Required work
The reader should set down exactly the lines from the one containing "Someone carried the pure" through the last line of the material, omitting every picture.

★ ★ ★ ★ ★

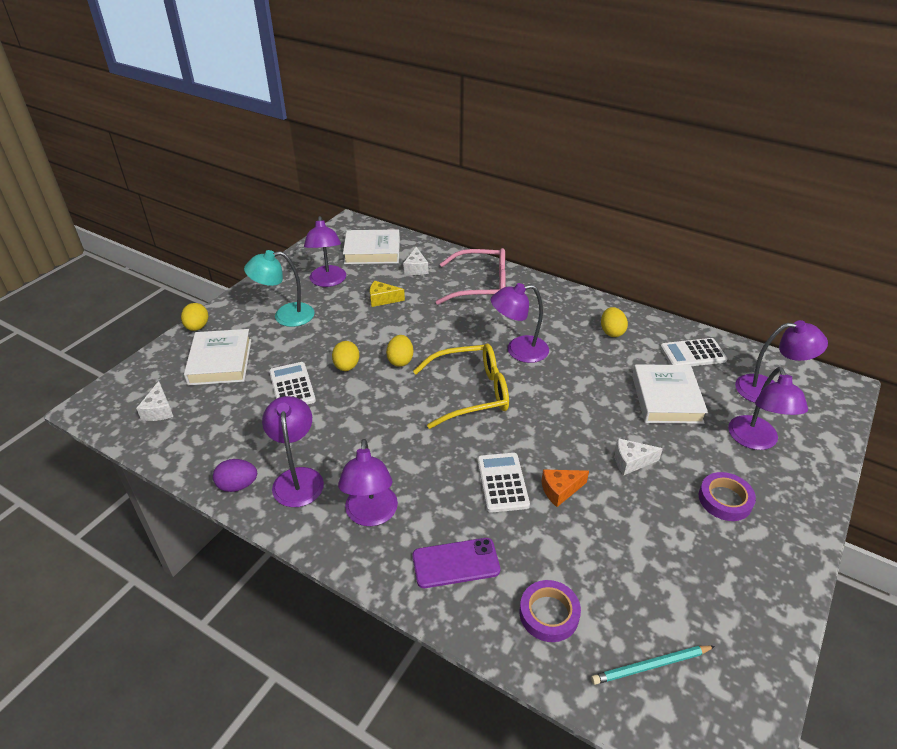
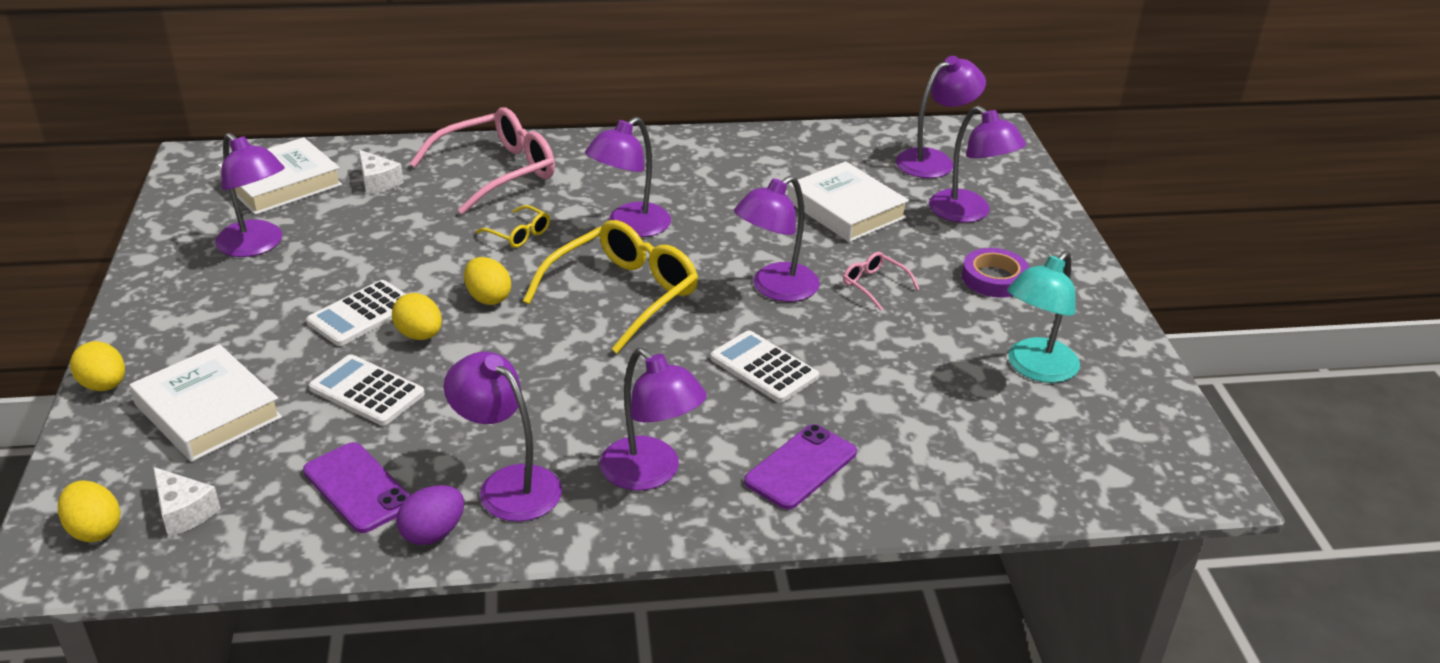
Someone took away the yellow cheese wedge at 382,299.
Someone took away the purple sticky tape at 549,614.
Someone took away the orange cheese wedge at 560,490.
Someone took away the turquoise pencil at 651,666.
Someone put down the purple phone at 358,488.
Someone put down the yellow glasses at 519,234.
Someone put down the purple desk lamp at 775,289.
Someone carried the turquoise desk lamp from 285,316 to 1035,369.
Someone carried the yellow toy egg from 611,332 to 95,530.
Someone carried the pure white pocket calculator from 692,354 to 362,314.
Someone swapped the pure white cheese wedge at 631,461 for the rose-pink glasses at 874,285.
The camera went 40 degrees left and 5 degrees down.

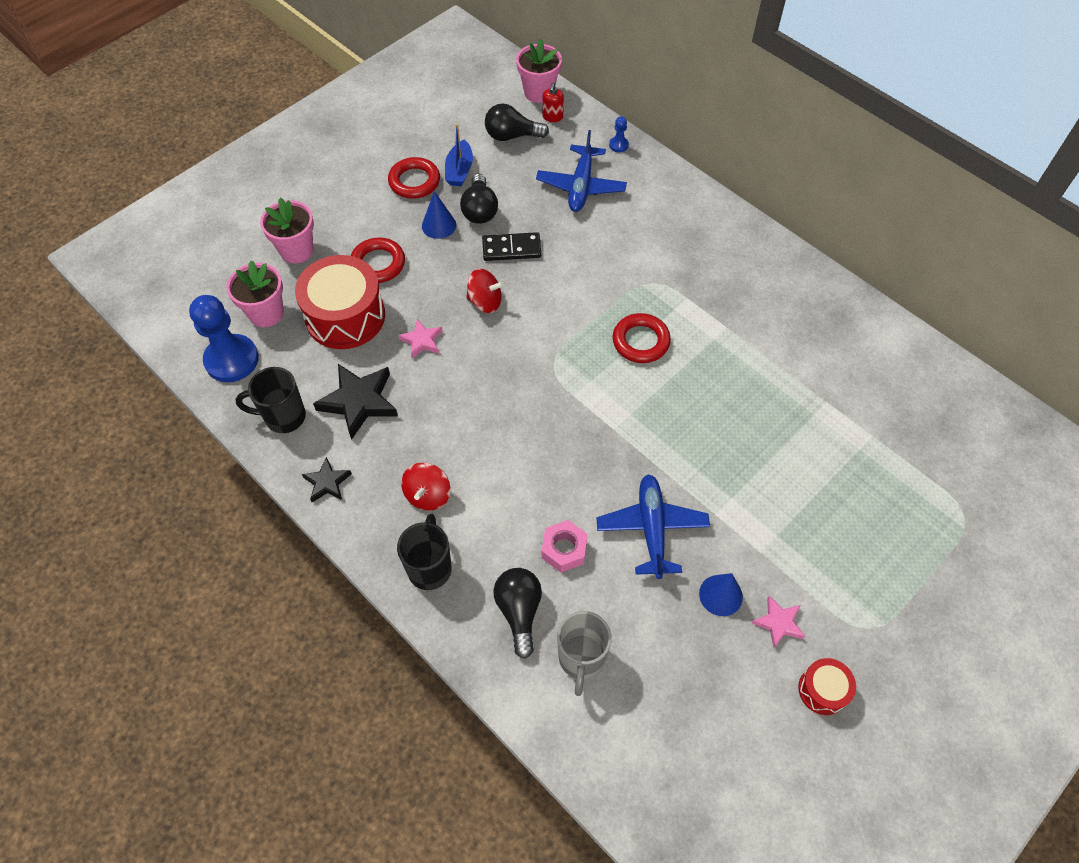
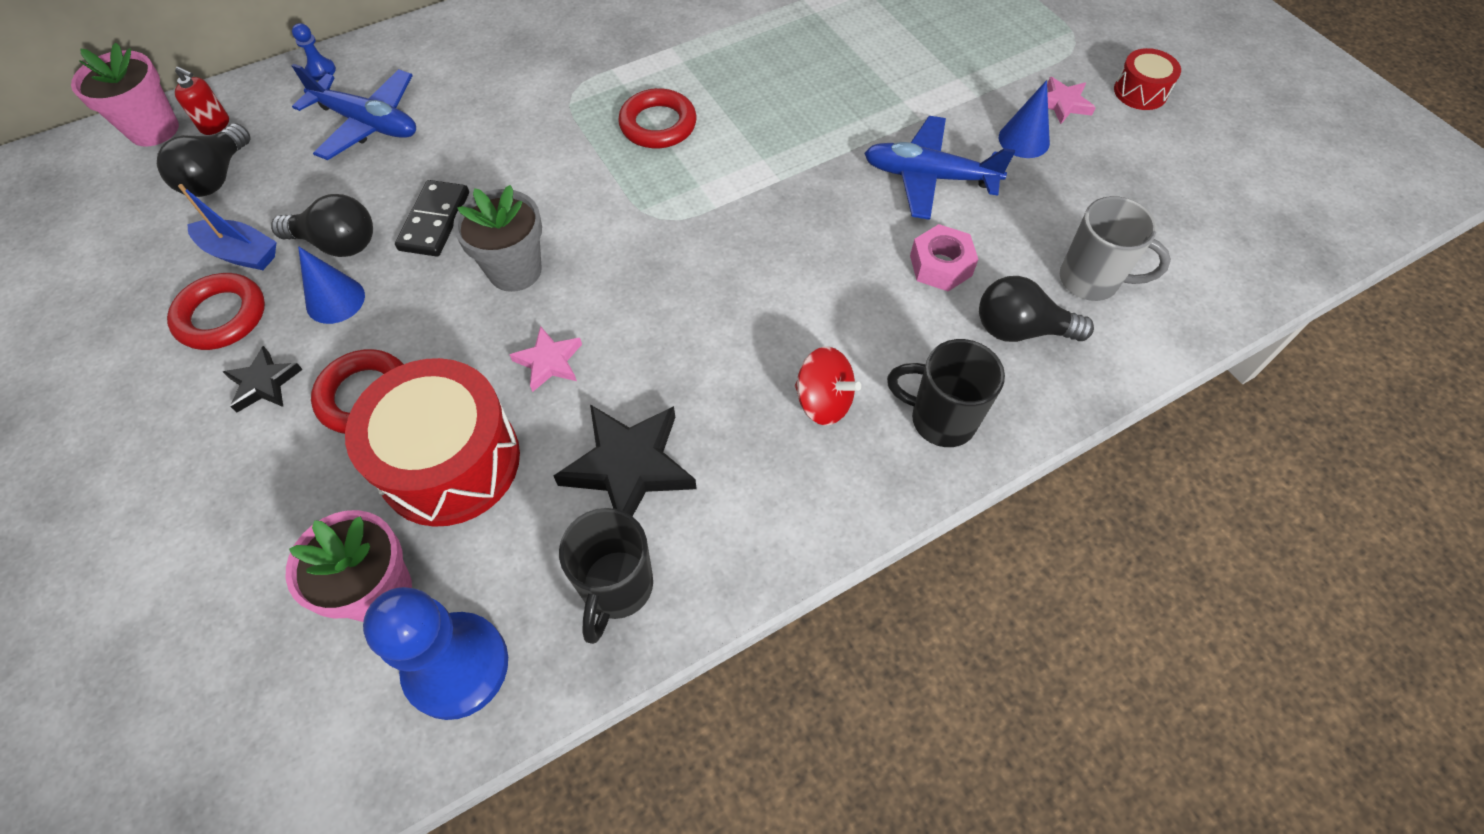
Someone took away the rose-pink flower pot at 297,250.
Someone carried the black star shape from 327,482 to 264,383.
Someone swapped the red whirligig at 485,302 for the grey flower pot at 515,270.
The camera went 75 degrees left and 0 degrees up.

★ ★ ★ ★ ★

Answer to this problem
Someone carried the pure white pocket calculator from 692,354 to 362,314.
Someone swapped the pure white cheese wedge at 631,461 for the rose-pink glasses at 874,285.
The camera went 40 degrees left and 5 degrees down.

Someone took away the rose-pink flower pot at 297,250.
Someone carried the black star shape from 327,482 to 264,383.
Someone swapped the red whirligig at 485,302 for the grey flower pot at 515,270.
The camera went 75 degrees left and 0 degrees up.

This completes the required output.